DATA:
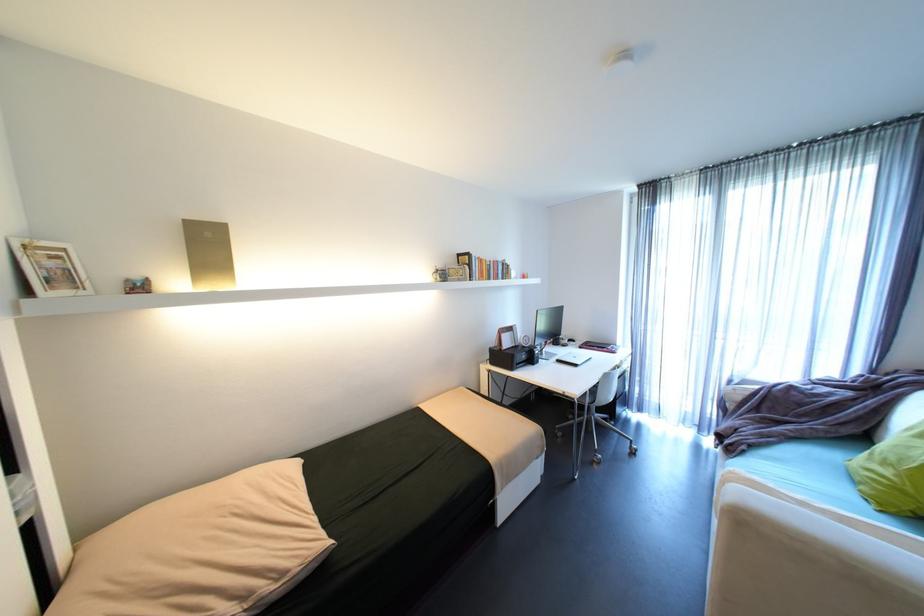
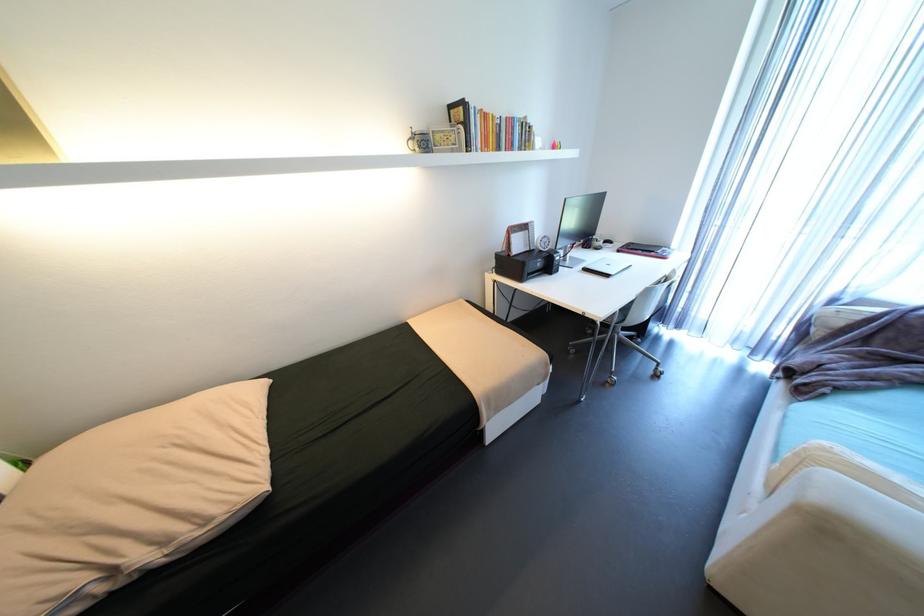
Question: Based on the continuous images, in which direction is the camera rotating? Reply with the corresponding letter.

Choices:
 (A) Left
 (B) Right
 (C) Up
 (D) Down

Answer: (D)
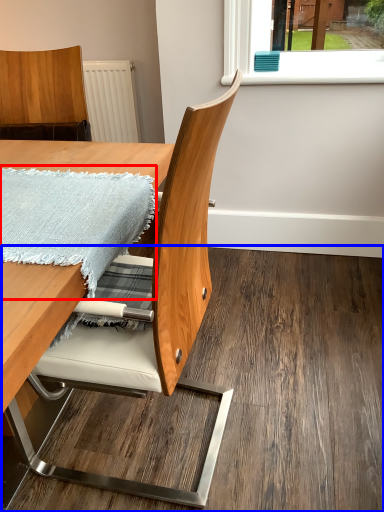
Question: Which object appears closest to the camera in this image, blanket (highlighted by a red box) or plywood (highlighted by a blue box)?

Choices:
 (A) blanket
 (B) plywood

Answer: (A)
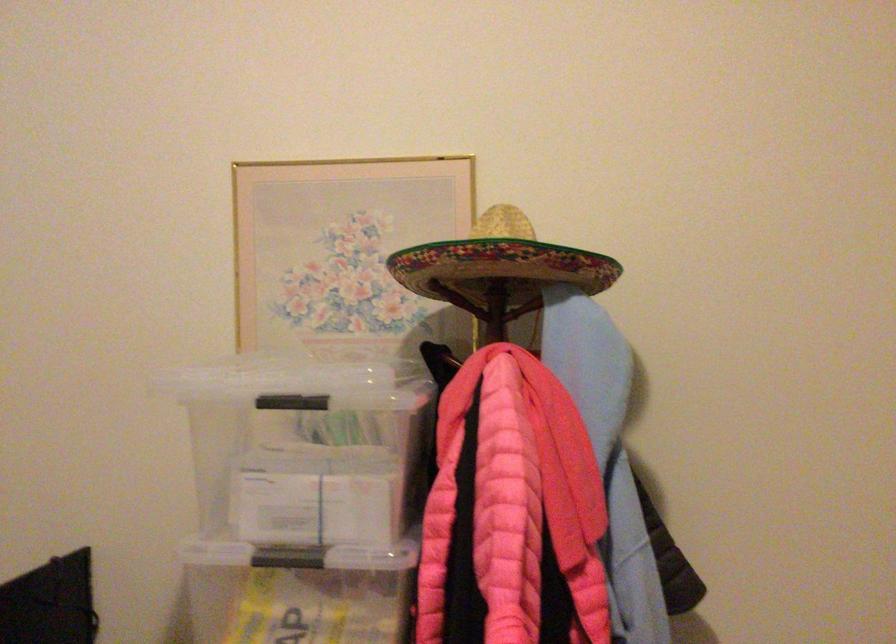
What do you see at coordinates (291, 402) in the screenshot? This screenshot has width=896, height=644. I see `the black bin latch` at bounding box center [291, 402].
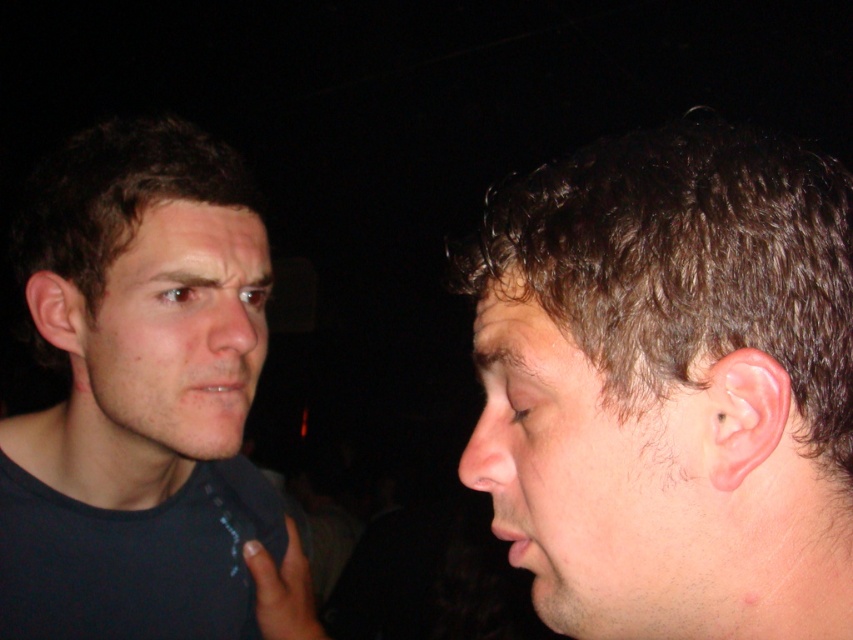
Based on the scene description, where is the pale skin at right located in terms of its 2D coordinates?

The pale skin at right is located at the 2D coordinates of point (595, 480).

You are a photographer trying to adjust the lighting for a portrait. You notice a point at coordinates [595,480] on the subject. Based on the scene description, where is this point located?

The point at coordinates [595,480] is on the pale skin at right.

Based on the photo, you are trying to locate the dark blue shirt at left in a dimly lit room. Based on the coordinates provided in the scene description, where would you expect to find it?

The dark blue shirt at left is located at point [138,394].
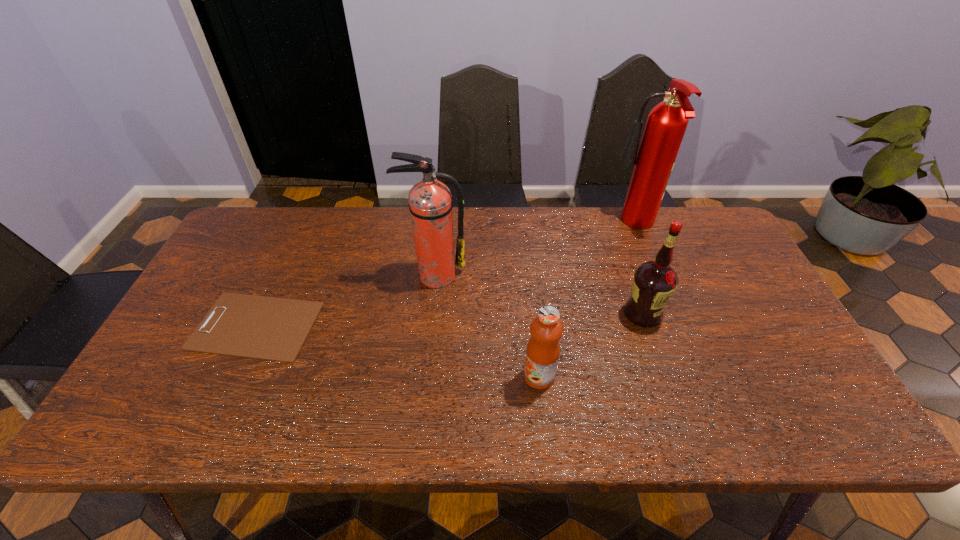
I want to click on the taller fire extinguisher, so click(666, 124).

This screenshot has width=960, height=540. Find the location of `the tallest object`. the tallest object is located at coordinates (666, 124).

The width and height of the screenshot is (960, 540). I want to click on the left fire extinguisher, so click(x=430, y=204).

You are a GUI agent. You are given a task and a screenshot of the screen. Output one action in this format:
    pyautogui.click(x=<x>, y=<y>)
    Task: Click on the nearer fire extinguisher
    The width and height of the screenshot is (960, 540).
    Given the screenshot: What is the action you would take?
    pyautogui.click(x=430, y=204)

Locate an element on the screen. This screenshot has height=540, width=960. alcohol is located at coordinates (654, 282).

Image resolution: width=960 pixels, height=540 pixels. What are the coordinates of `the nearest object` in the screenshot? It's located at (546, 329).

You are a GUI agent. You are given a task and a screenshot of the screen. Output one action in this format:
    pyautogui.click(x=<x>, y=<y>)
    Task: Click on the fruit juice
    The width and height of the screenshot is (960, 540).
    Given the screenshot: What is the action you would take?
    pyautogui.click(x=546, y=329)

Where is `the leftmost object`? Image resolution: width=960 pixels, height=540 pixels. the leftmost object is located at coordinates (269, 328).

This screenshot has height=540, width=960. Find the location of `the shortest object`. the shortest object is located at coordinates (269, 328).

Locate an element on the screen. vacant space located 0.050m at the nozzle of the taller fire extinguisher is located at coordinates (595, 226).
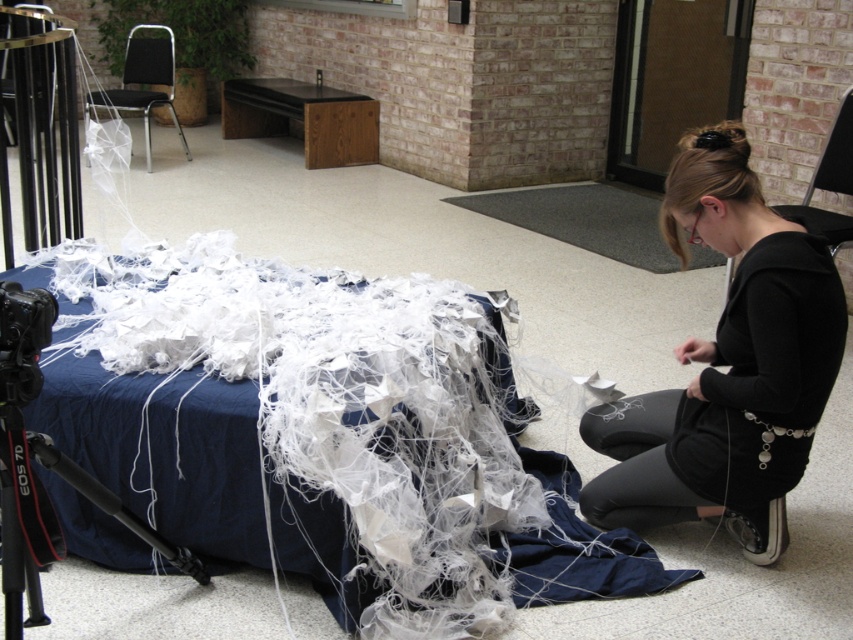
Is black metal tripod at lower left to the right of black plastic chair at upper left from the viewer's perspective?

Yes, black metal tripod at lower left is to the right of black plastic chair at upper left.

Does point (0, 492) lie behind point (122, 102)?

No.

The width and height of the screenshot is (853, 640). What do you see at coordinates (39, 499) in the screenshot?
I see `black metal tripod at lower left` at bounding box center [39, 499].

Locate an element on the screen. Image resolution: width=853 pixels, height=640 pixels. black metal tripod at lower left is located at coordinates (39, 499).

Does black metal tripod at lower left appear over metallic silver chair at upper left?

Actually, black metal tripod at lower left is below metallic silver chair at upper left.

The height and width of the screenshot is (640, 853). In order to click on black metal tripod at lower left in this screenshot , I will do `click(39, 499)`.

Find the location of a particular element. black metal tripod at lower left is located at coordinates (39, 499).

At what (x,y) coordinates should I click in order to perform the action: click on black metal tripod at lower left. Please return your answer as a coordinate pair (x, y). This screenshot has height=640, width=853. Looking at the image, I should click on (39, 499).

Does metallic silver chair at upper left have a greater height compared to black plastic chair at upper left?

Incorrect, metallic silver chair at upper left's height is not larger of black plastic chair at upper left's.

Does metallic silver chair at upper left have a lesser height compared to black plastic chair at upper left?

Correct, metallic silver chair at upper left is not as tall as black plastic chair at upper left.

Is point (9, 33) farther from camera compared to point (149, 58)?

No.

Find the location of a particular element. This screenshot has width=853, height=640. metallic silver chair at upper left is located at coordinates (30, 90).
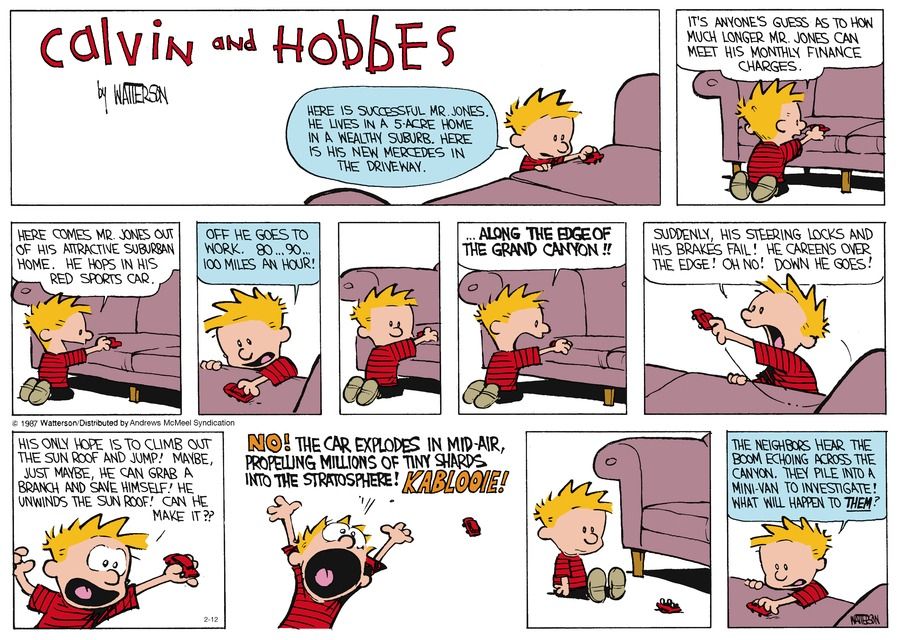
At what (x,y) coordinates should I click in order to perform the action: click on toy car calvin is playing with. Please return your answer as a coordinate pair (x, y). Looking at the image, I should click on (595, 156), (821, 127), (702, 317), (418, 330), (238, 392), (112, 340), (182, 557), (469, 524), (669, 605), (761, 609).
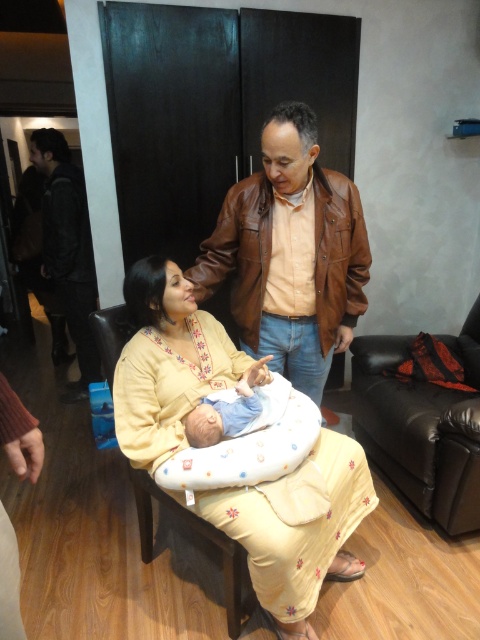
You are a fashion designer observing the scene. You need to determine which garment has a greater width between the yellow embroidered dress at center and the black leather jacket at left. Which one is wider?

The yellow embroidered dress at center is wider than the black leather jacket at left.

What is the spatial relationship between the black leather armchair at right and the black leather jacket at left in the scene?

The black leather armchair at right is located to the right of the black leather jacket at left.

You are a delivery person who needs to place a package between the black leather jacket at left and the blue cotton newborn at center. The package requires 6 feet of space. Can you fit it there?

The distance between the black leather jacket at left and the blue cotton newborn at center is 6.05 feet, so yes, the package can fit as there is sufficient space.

EXERCISE:
Go through every item above and replace each "black leather jacket" with "dark wool coat", changing nothing else. Leave the pictures out of your answer.

THE SOLUTION:
Question: Based on the continuous images, in which direction is the camera rotating? Reply with the corresponding letter.

Choices:
 (A) Left
 (B) Right
 (C) Up
 (D) Down

Answer: (D)
Question: Which object appears closest to the camera in this image, blanket (highlighted by a red box) or plywood (highlighted by a blue box)?

Choices:
 (A) blanket
 (B) plywood

Answer: (A)
What do you see at coordinates (291, 402) in the screenshot? This screenshot has width=896, height=644. I see `the black bin latch` at bounding box center [291, 402].
Based on the scene description, where is the pale skin at right located in terms of its 2D coordinates?

The pale skin at right is located at the 2D coordinates of point (595, 480).

You are a photographer trying to adjust the lighting for a portrait. You notice a point at coordinates [595,480] on the subject. Based on the scene description, where is this point located?

The point at coordinates [595,480] is on the pale skin at right.

Based on the photo, you are trying to locate the dark blue shirt at left in a dimly lit room. Based on the coordinates provided in the scene description, where would you expect to find it?

The dark blue shirt at left is located at point [138,394].
I want to click on the taller fire extinguisher, so click(666, 124).

This screenshot has width=960, height=540. Find the location of `the tallest object`. the tallest object is located at coordinates (666, 124).

The width and height of the screenshot is (960, 540). I want to click on the left fire extinguisher, so click(x=430, y=204).

You are a GUI agent. You are given a task and a screenshot of the screen. Output one action in this format:
    pyautogui.click(x=<x>, y=<y>)
    Task: Click on the nearer fire extinguisher
    The width and height of the screenshot is (960, 540).
    Given the screenshot: What is the action you would take?
    pyautogui.click(x=430, y=204)

Locate an element on the screen. This screenshot has height=540, width=960. alcohol is located at coordinates (654, 282).

Image resolution: width=960 pixels, height=540 pixels. What are the coordinates of `the nearest object` in the screenshot? It's located at (546, 329).

You are a GUI agent. You are given a task and a screenshot of the screen. Output one action in this format:
    pyautogui.click(x=<x>, y=<y>)
    Task: Click on the fruit juice
    The width and height of the screenshot is (960, 540).
    Given the screenshot: What is the action you would take?
    pyautogui.click(x=546, y=329)

Where is `the leftmost object`? Image resolution: width=960 pixels, height=540 pixels. the leftmost object is located at coordinates (269, 328).

This screenshot has height=540, width=960. Find the location of `the shortest object`. the shortest object is located at coordinates (269, 328).

Locate an element on the screen. vacant space located 0.050m at the nozzle of the taller fire extinguisher is located at coordinates (595, 226).
Is black metal tripod at lower left to the right of black plastic chair at upper left from the viewer's perspective?

Yes, black metal tripod at lower left is to the right of black plastic chair at upper left.

Does point (0, 492) lie behind point (122, 102)?

No.

The width and height of the screenshot is (853, 640). What do you see at coordinates (39, 499) in the screenshot?
I see `black metal tripod at lower left` at bounding box center [39, 499].

Locate an element on the screen. Image resolution: width=853 pixels, height=640 pixels. black metal tripod at lower left is located at coordinates (39, 499).

Does black metal tripod at lower left appear over metallic silver chair at upper left?

Actually, black metal tripod at lower left is below metallic silver chair at upper left.

The height and width of the screenshot is (640, 853). In order to click on black metal tripod at lower left in this screenshot , I will do `click(39, 499)`.

Find the location of a particular element. black metal tripod at lower left is located at coordinates (39, 499).

At what (x,y) coordinates should I click in order to perform the action: click on black metal tripod at lower left. Please return your answer as a coordinate pair (x, y). This screenshot has height=640, width=853. Looking at the image, I should click on (39, 499).

Does metallic silver chair at upper left have a greater height compared to black plastic chair at upper left?

Incorrect, metallic silver chair at upper left's height is not larger of black plastic chair at upper left's.

Does metallic silver chair at upper left have a lesser height compared to black plastic chair at upper left?

Correct, metallic silver chair at upper left is not as tall as black plastic chair at upper left.

Is point (9, 33) farther from camera compared to point (149, 58)?

No.

Find the location of a particular element. This screenshot has width=853, height=640. metallic silver chair at upper left is located at coordinates (30, 90).
At what (x,y) coordinates should I click in order to perform the action: click on toy car calvin is playing with. Please return your answer as a coordinate pair (x, y). Looking at the image, I should click on (595, 156), (821, 127), (702, 317), (418, 330), (238, 392), (112, 340), (182, 557), (469, 524), (669, 605), (761, 609).
You are a fashion designer observing the scene. You need to determine which garment has a greater width between the yellow embroidered dress at center and the dark wool coat at left. Which one is wider?

The yellow embroidered dress at center is wider than the dark wool coat at left.

What is the spatial relationship between the black leather armchair at right and the dark wool coat at left in the scene?

The black leather armchair at right is located to the right of the dark wool coat at left.

You are a delivery person who needs to place a package between the dark wool coat at left and the blue cotton newborn at center. The package requires 6 feet of space. Can you fit it there?

The distance between the dark wool coat at left and the blue cotton newborn at center is 6.05 feet, so yes, the package can fit as there is sufficient space.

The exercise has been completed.